» **About this task**
What is the number of lines below that contain the word "camera"? Respond with that number alone.

* * * * * * *

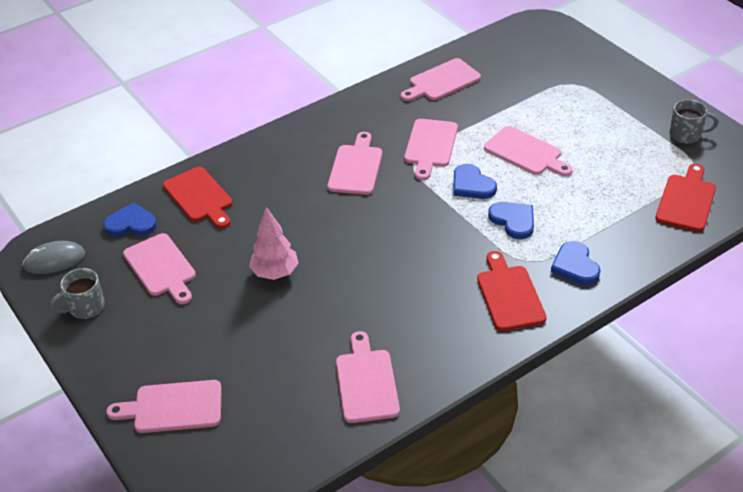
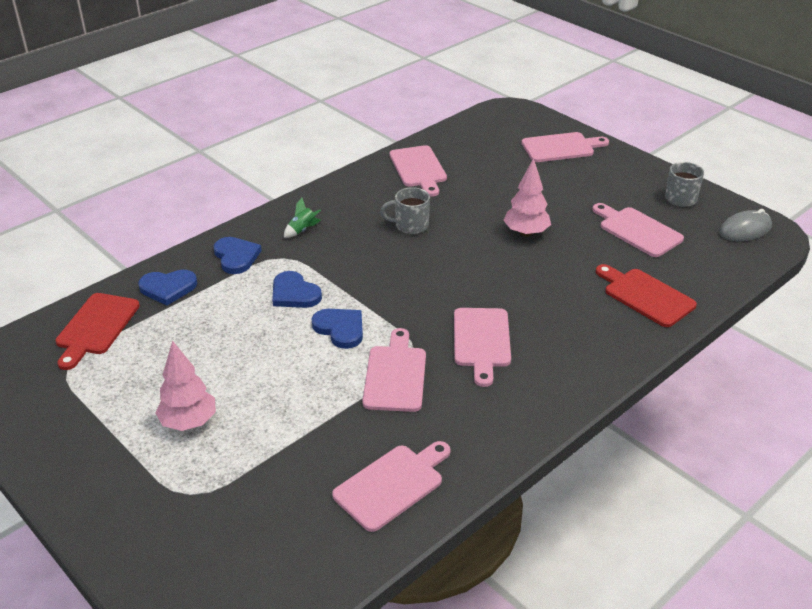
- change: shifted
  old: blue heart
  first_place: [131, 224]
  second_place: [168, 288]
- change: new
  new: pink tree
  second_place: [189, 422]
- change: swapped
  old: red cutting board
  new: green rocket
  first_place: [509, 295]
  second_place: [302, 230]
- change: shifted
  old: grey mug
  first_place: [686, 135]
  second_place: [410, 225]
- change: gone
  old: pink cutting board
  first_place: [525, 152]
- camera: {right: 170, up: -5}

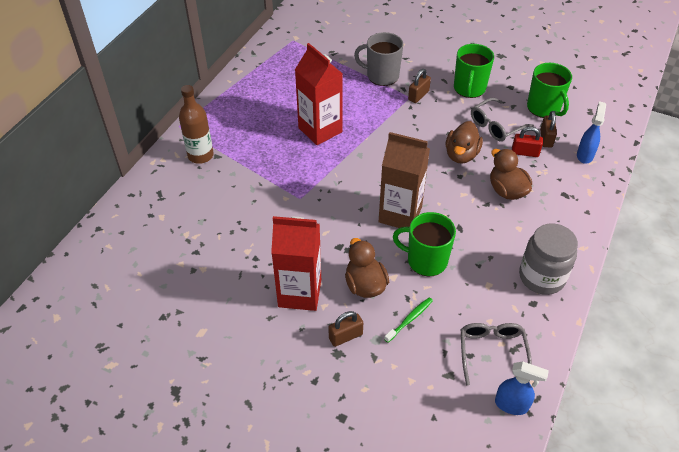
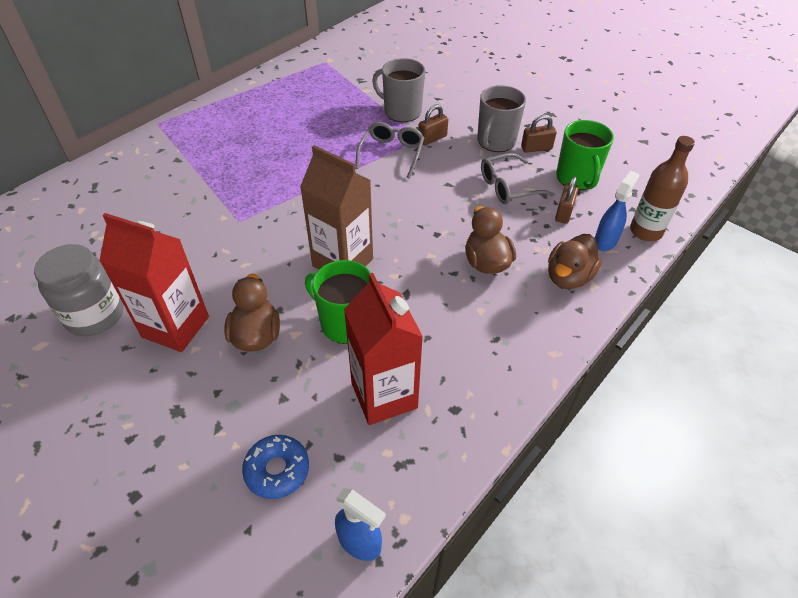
- change: shifted
  old: grey jar
  first_place: [541, 277]
  second_place: [95, 315]
- change: new
  new: blue donut
  second_place: [277, 470]
- change: shifted
  old: red carton
  first_place: [320, 130]
  second_place: [384, 395]
- change: shifted
  old: grey glasses
  first_place: [492, 352]
  second_place: [391, 153]
- change: repainted
  old: green mug
  new: grey mug
  first_place: [469, 88]
  second_place: [495, 141]
- change: shifted
  old: brown padlock
  first_place: [345, 336]
  second_place: [536, 148]
- change: shifted
  old: brown duck
  first_place: [461, 155]
  second_place: [568, 277]
- change: shifted
  old: brown bottle
  first_place: [200, 155]
  second_place: [646, 231]
- change: gone
  old: green toothbrush
  first_place: [409, 319]
- change: gone
  old: red padlock
  first_place: [525, 152]
- camera: {right: 15, up: 0}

* * * * * * *

» **Result of this exercise**
2